#### DATA SUPPLIED ####

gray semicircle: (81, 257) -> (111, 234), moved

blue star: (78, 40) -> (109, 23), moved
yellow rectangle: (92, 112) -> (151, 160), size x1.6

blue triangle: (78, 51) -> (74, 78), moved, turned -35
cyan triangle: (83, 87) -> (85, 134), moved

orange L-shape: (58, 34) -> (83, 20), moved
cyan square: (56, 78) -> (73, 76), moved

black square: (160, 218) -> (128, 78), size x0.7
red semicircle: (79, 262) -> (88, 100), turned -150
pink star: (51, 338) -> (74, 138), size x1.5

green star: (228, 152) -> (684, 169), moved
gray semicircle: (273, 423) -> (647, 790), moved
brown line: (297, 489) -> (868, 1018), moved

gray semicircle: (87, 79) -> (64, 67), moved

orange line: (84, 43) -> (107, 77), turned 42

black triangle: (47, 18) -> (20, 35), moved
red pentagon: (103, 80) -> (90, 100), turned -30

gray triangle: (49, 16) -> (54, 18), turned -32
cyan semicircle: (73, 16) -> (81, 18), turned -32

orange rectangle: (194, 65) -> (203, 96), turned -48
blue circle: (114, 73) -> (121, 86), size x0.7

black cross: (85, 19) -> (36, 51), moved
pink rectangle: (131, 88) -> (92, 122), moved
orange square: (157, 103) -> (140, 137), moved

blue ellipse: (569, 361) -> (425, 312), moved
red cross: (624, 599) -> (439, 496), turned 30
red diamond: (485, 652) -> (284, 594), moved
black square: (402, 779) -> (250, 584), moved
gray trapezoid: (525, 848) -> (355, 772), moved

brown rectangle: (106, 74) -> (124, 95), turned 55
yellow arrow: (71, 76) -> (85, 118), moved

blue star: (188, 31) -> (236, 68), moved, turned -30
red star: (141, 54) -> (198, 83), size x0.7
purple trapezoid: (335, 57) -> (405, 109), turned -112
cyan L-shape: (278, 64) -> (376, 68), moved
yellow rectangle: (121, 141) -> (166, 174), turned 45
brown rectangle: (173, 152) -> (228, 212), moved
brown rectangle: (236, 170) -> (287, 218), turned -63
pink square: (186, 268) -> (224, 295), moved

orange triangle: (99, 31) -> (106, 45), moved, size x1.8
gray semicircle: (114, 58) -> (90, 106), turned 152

####

- _WHAT YOU NEED TO DO_
Copy each line from the data above that includes "cross".

- _WRITTEN SOLUTION_
black cross: (85, 19) -> (36, 51), moved
red cross: (624, 599) -> (439, 496), turned 30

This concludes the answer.